══ Exercise materials

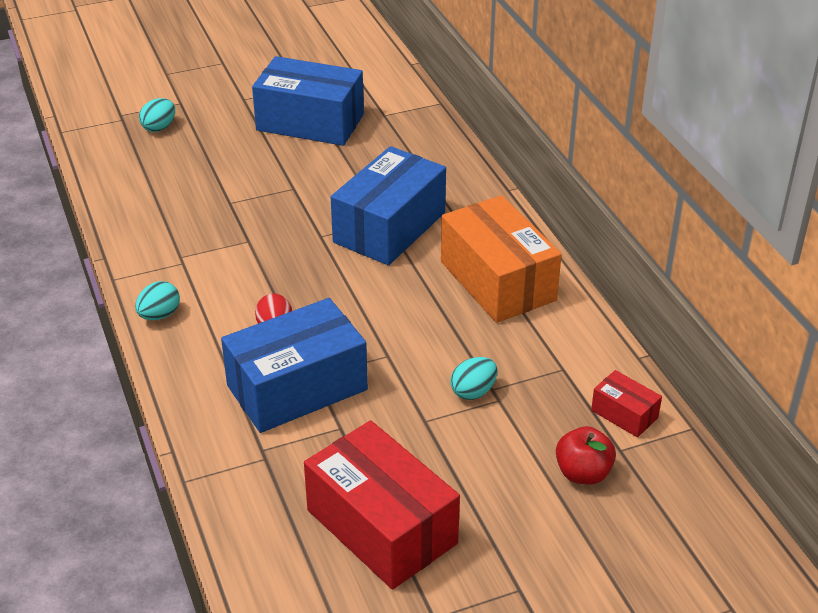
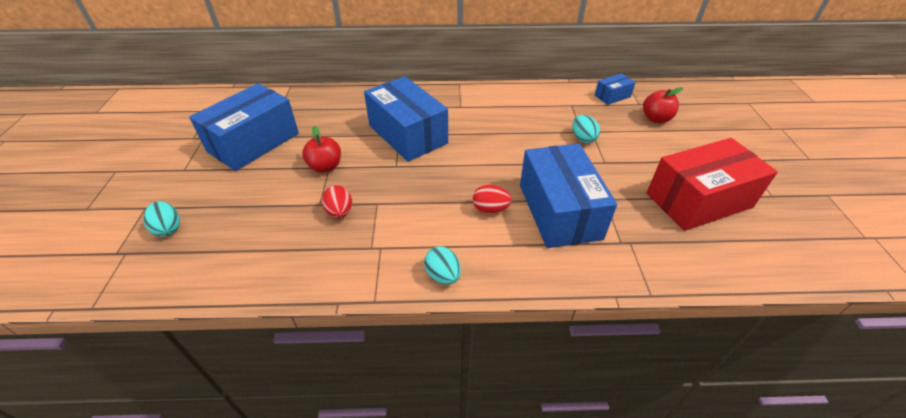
camera: 70 degrees left, 5 degrees up
(223, 220) = (340, 212): none -> red egg
(292, 185) = (325, 167): none -> red apple
(497, 281) = (486, 107): orange box -> none
(624, 414) = (612, 96): red box -> blue box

════

In the records above, how many lines contain the word "none"? Say only the number.

3